• _YOUR TASK_: In the entries below, find the line with "yellow pear [201,101,252,193] -> none" and the line with "camera: 10 degrees left, 5 degrees up"; copy them and every line between them exactly, but not the pictures.

• _MATERIALS PROVIDED_:
┏━━

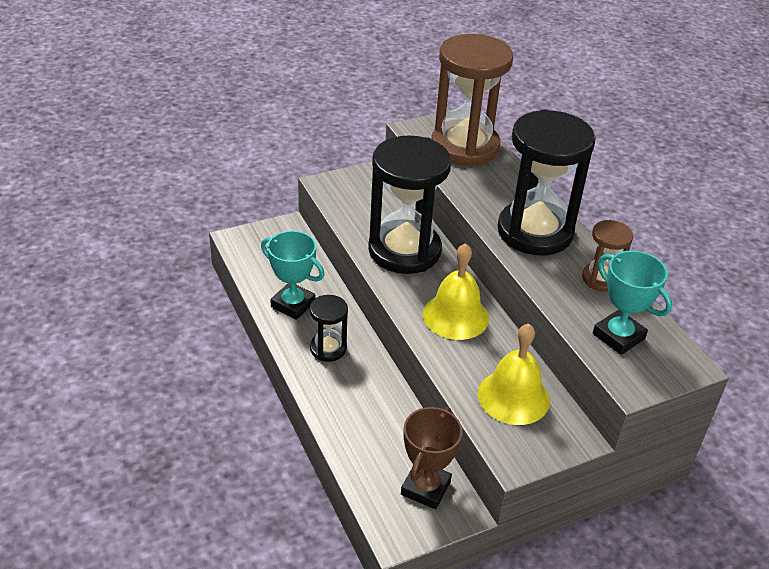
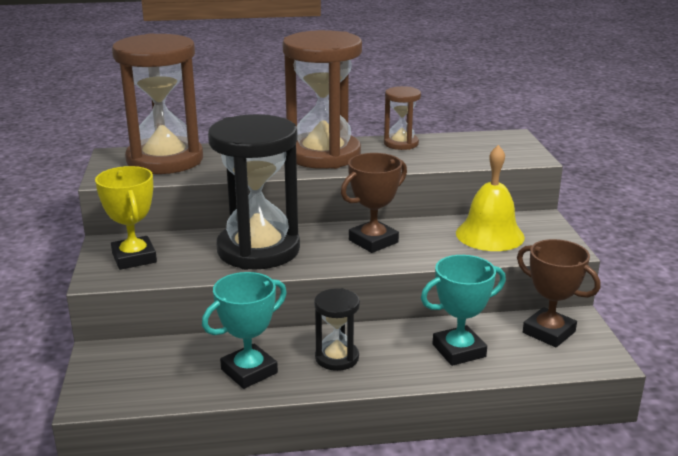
camera: 70 degrees left, 15 degrees down
yellow bell [423,243,489,340] -> brown trophy [341,153,407,253]
black hourglass [497,109,596,255] -> brown hourglass [283,30,362,169]
turquoise trophy [593,250,672,355] -> turquoise trophy moved to [421,255,506,366]
none -> yellow trophy [95,166,157,270]

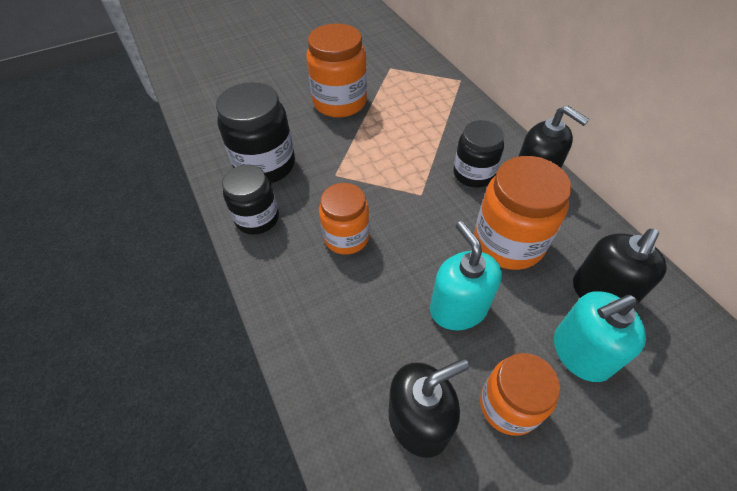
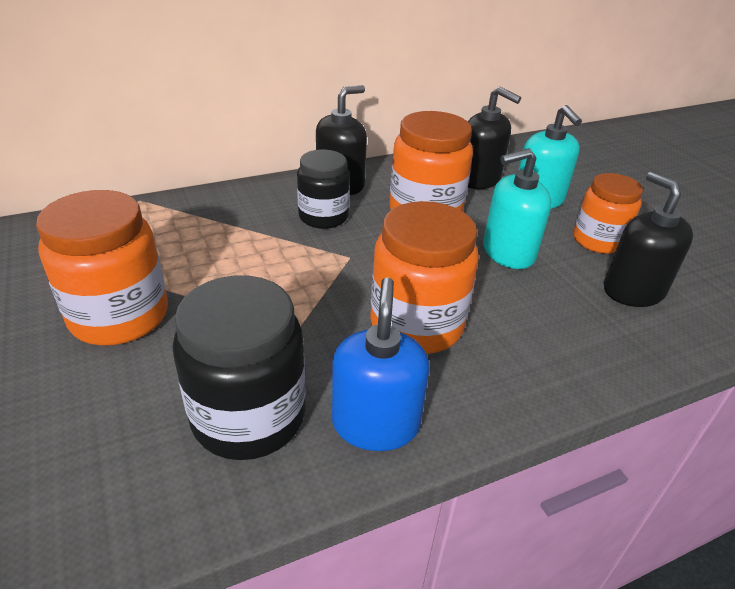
camera: 90 degrees left, 15 degrees down
black jar [222,165,279,235] -> blue soap dispenser [332,277,430,451]
orange jar [319,183,370,255] -> orange jar [370,201,479,354], size x1.51

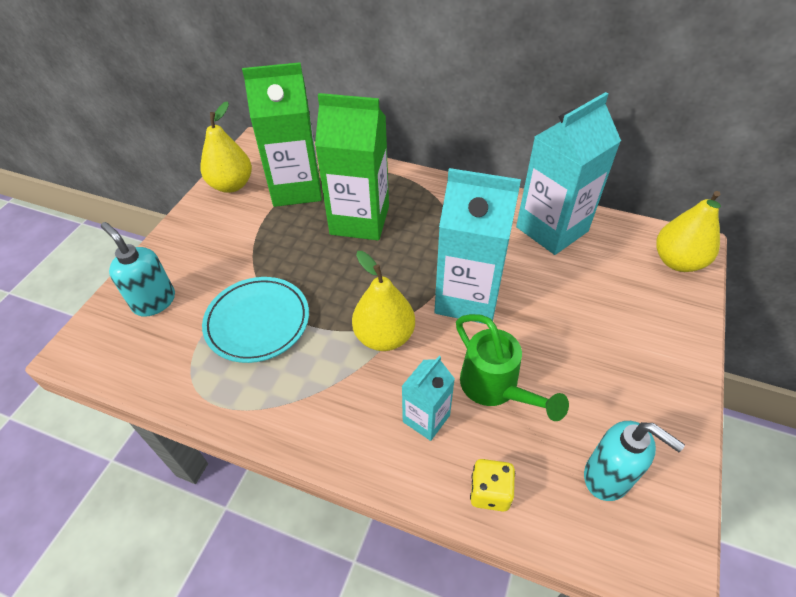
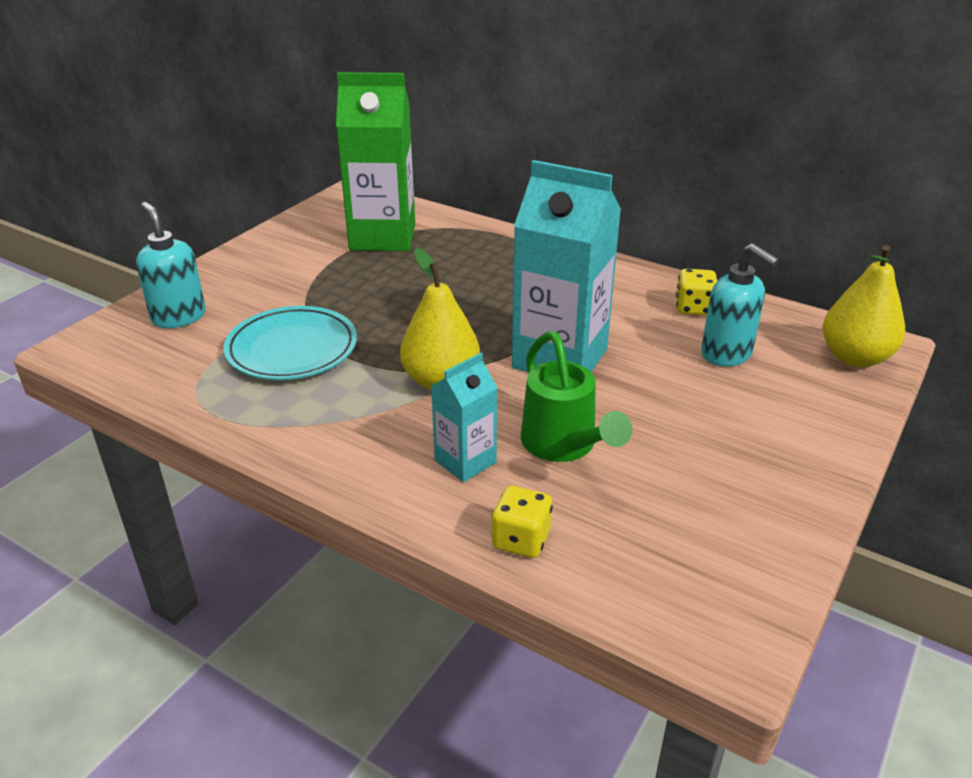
camera: 10 degrees right, 15 degrees down
yellow pear [201,101,252,193] -> none
green carton [315,93,389,240] -> none
turquoise carton [516,92,621,255] -> yellow dice [676,269,717,316]
turquoise soap dispenser [584,421,685,501] -> turquoise soap dispenser moved to [701,243,779,367]

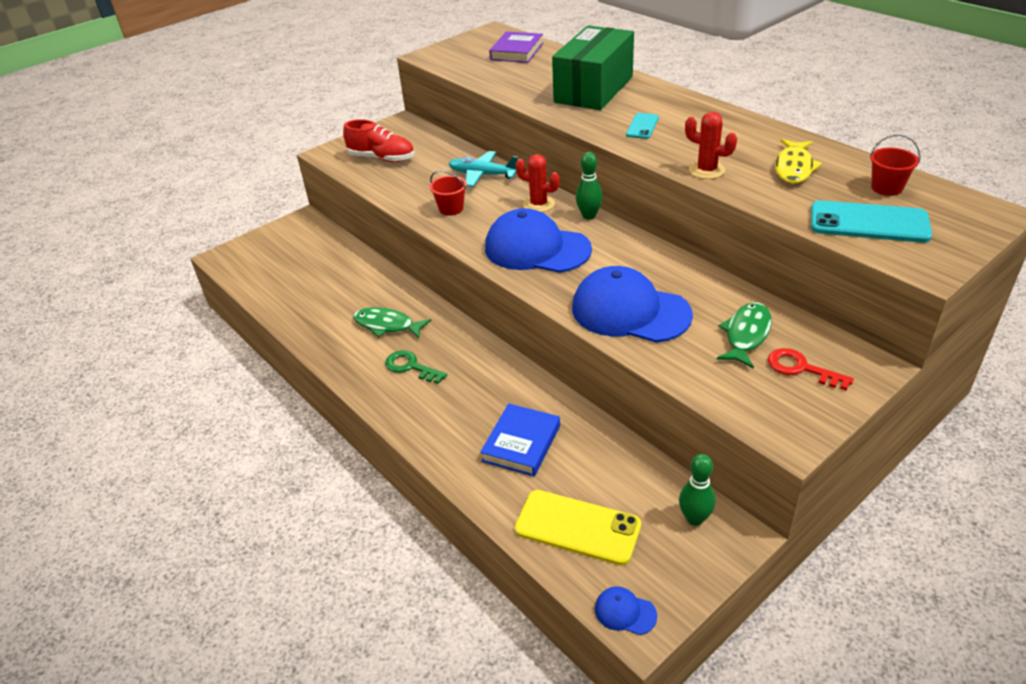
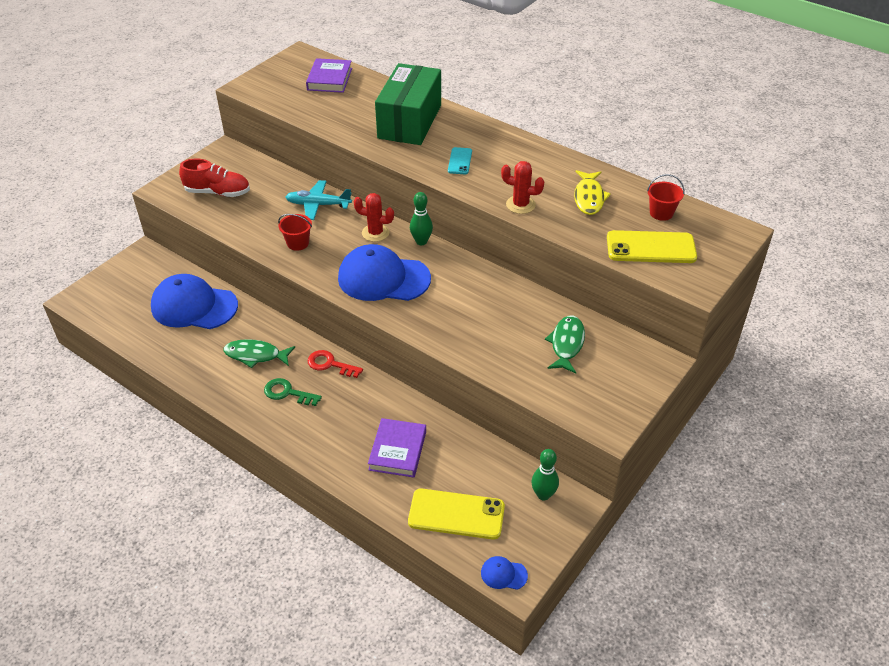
camera: 15 degrees left, 5 degrees up
blue book [480,403,560,477] -> purple book [368,418,426,478]
blue cap [572,266,693,343] -> blue cap moved to [151,274,238,329]
red key [768,348,854,391] -> red key moved to [308,350,363,378]
turquoise phone [811,200,932,243] -> yellow phone [607,230,697,263]

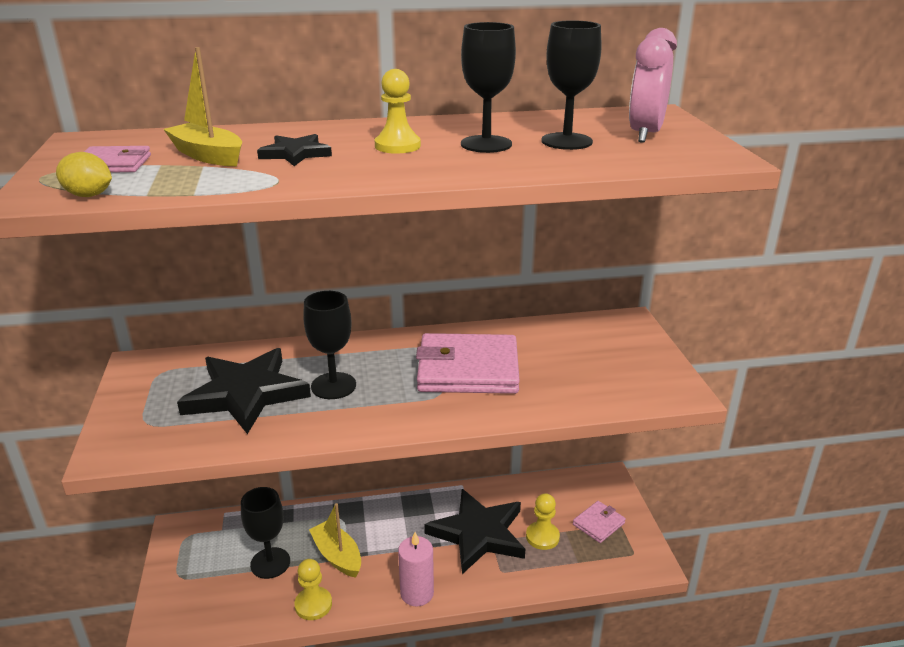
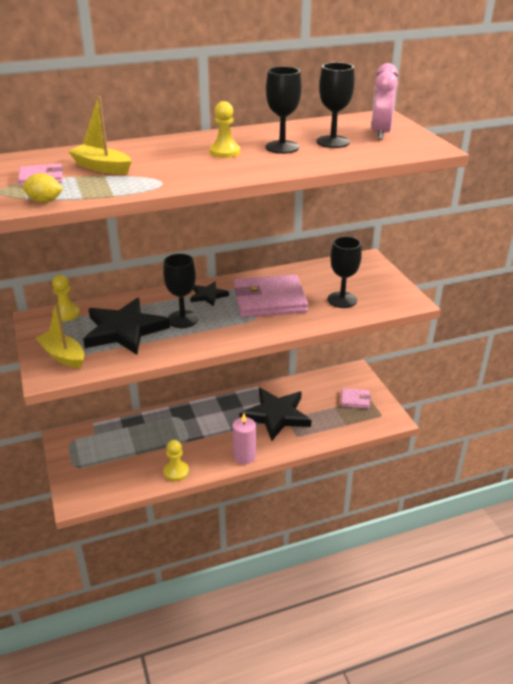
camera: 10 degrees left, 5 degrees up
black goblet [241,487,290,579] -> black goblet moved to [328,236,362,308]
black star [257,134,332,166] -> black star moved to [190,282,229,306]
yellow boat [309,503,361,578] -> yellow boat moved to [36,303,84,368]
yellow pawn [526,493,560,550] -> yellow pawn moved to [52,275,80,322]
pink wallet [573,501,626,543] -> pink wallet turned 60 degrees clockwise [341,388,371,409]

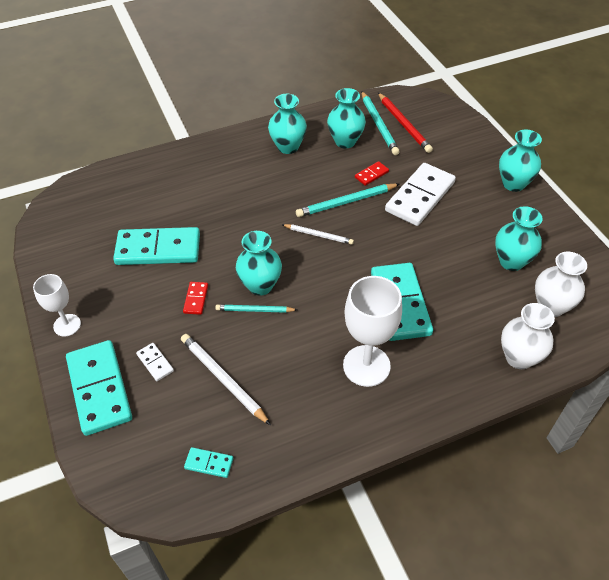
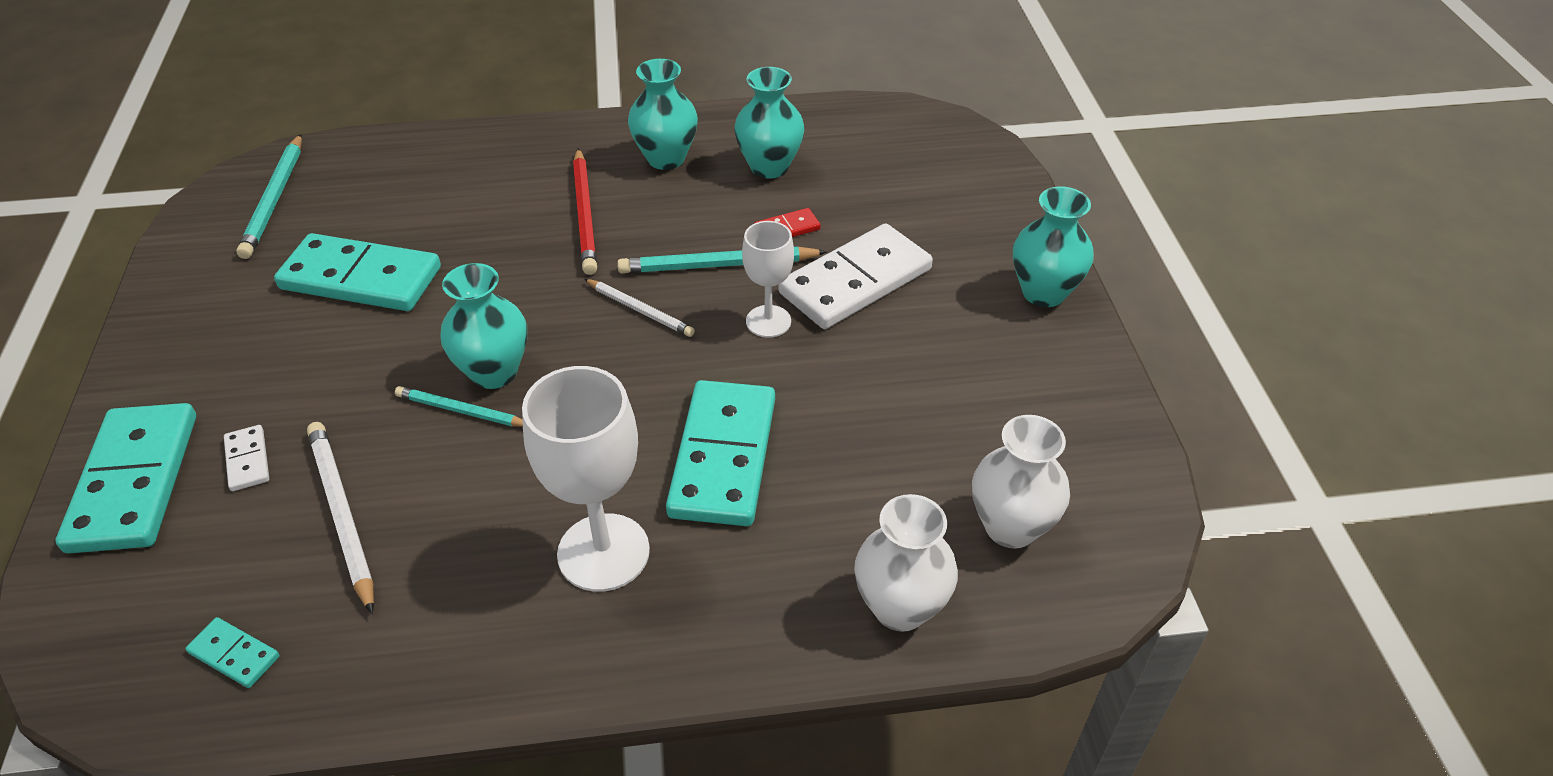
camera: 15 degrees right, 5 degrees down
white goblet [33,274,81,337] -> white goblet moved to [742,221,794,338]
red domino [183,282,208,315] -> none
turquoise pencil [361,91,400,155] -> turquoise pencil moved to [236,134,302,259]
red pencil [378,93,433,153] -> red pencil moved to [573,148,597,275]
turquoise vase [495,206,543,271] -> none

┗━━

• _ANSWER FOR THIS EXERCISE_:
yellow pear [201,101,252,193] -> none
green carton [315,93,389,240] -> none
turquoise carton [516,92,621,255] -> yellow dice [676,269,717,316]
turquoise soap dispenser [584,421,685,501] -> turquoise soap dispenser moved to [701,243,779,367]

camera: 15 degrees left, 5 degrees up
blue book [480,403,560,477] -> purple book [368,418,426,478]
blue cap [572,266,693,343] -> blue cap moved to [151,274,238,329]
red key [768,348,854,391] -> red key moved to [308,350,363,378]
turquoise phone [811,200,932,243] -> yellow phone [607,230,697,263]

camera: 10 degrees left, 5 degrees up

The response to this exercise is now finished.